What the task requires: For the string "purple", work out how many lines of the data contain it and give that number with nothing added.

Dataset extract:
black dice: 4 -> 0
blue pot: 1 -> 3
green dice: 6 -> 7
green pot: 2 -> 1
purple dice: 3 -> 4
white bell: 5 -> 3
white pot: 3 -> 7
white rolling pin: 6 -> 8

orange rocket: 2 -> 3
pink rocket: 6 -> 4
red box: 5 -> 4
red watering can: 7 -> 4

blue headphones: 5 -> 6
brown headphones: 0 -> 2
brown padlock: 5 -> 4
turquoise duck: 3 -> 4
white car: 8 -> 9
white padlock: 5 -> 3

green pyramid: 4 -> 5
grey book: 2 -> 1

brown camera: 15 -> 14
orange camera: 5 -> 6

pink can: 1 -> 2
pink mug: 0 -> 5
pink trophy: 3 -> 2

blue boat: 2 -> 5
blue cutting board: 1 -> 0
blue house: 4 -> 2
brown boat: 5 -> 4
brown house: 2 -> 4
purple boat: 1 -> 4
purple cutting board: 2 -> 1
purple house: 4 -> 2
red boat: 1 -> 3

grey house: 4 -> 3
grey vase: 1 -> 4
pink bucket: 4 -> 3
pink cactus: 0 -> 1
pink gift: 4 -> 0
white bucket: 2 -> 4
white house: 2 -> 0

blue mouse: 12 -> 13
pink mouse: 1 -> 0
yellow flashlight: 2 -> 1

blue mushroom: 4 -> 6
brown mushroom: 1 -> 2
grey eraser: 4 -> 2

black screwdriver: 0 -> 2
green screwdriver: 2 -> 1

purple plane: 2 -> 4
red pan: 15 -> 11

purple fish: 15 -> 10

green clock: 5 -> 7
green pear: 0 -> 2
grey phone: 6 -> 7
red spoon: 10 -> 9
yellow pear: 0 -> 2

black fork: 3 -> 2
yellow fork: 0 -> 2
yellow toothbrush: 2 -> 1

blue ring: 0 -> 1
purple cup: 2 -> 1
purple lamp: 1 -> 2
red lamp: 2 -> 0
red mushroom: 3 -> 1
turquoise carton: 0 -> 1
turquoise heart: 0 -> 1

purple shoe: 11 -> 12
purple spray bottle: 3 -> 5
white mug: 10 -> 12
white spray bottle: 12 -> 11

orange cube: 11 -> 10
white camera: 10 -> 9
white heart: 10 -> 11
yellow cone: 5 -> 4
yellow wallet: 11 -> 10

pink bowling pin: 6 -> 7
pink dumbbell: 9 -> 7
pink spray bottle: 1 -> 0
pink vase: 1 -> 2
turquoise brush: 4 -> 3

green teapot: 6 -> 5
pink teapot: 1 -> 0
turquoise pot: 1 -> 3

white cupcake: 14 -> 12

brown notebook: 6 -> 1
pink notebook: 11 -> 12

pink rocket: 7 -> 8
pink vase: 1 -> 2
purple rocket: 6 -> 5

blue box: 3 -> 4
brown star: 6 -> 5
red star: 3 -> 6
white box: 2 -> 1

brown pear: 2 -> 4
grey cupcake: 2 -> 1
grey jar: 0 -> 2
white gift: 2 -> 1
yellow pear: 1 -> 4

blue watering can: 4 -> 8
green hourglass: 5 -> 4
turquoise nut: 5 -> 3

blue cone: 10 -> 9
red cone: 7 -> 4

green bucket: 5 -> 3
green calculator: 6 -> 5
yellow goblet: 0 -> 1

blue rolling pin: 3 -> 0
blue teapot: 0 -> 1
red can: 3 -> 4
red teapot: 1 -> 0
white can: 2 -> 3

Response for this exercise: 11